*** Opening of Data to use ***

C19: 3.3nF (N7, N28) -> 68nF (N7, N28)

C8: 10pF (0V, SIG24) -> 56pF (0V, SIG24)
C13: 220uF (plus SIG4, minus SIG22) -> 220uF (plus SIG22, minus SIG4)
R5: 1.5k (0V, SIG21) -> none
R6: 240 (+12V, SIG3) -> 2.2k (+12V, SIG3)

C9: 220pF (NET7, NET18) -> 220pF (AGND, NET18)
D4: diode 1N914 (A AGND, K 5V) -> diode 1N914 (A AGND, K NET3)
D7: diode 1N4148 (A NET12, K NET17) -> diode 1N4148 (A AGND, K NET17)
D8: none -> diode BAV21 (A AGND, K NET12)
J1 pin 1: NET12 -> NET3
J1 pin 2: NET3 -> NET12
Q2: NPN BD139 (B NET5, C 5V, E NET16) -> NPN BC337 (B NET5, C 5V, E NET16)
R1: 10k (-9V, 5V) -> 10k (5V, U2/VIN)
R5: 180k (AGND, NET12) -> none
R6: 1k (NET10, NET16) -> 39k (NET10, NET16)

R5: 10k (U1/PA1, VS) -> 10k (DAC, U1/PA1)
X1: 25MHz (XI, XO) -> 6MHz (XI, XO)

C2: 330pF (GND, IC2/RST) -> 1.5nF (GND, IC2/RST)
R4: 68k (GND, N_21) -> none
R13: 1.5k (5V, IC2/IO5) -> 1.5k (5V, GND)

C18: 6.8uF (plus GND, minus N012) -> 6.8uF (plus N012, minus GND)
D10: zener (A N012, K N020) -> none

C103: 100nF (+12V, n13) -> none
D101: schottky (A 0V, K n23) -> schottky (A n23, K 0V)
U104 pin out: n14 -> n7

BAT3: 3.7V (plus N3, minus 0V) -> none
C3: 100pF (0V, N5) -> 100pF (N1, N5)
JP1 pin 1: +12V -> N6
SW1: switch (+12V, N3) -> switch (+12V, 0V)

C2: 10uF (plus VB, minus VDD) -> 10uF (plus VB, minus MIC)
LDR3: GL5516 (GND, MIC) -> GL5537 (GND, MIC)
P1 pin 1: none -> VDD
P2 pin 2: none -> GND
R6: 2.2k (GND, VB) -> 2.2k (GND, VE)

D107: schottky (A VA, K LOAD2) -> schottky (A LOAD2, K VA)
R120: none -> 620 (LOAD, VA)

*** Close of Data to use ***

=== What you have to do ===
Transcribe each entry. Leave nothing out.

=== Answer area ===
C19: 3.3nF (N7, N28) -> 68nF (N7, N28)

C8: 10pF (0V, SIG24) -> 56pF (0V, SIG24)
C13: 220uF (plus SIG4, minus SIG22) -> 220uF (plus SIG22, minus SIG4)
R5: 1.5k (0V, SIG21) -> none
R6: 240 (+12V, SIG3) -> 2.2k (+12V, SIG3)

C9: 220pF (NET7, NET18) -> 220pF (AGND, NET18)
D4: diode 1N914 (A AGND, K 5V) -> diode 1N914 (A AGND, K NET3)
D7: diode 1N4148 (A NET12, K NET17) -> diode 1N4148 (A AGND, K NET17)
D8: none -> diode BAV21 (A AGND, K NET12)
J1 pin 1: NET12 -> NET3
J1 pin 2: NET3 -> NET12
Q2: NPN BD139 (B NET5, C 5V, E NET16) -> NPN BC337 (B NET5, C 5V, E NET16)
R1: 10k (-9V, 5V) -> 10k (5V, U2/VIN)
R5: 180k (AGND, NET12) -> none
R6: 1k (NET10, NET16) -> 39k (NET10, NET16)

R5: 10k (U1/PA1, VS) -> 10k (DAC, U1/PA1)
X1: 25MHz (XI, XO) -> 6MHz (XI, XO)

C2: 330pF (GND, IC2/RST) -> 1.5nF (GND, IC2/RST)
R4: 68k (GND, N_21) -> none
R13: 1.5k (5V, IC2/IO5) -> 1.5k (5V, GND)

C18: 6.8uF (plus GND, minus N012) -> 6.8uF (plus N012, minus GND)
D10: zener (A N012, K N020) -> none

C103: 100nF (+12V, n13) -> none
D101: schottky (A 0V, K n23) -> schottky (A n23, K 0V)
U104 pin out: n14 -> n7

BAT3: 3.7V (plus N3, minus 0V) -> none
C3: 100pF (0V, N5) -> 100pF (N1, N5)
JP1 pin 1: +12V -> N6
SW1: switch (+12V, N3) -> switch (+12V, 0V)

C2: 10uF (plus VB, minus VDD) -> 10uF (plus VB, minus MIC)
LDR3: GL5516 (GND, MIC) -> GL5537 (GND, MIC)
P1 pin 1: none -> VDD
P2 pin 2: none -> GND
R6: 2.2k (GND, VB) -> 2.2k (GND, VE)

D107: schottky (A VA, K LOAD2) -> schottky (A LOAD2, K VA)
R120: none -> 620 (LOAD, VA)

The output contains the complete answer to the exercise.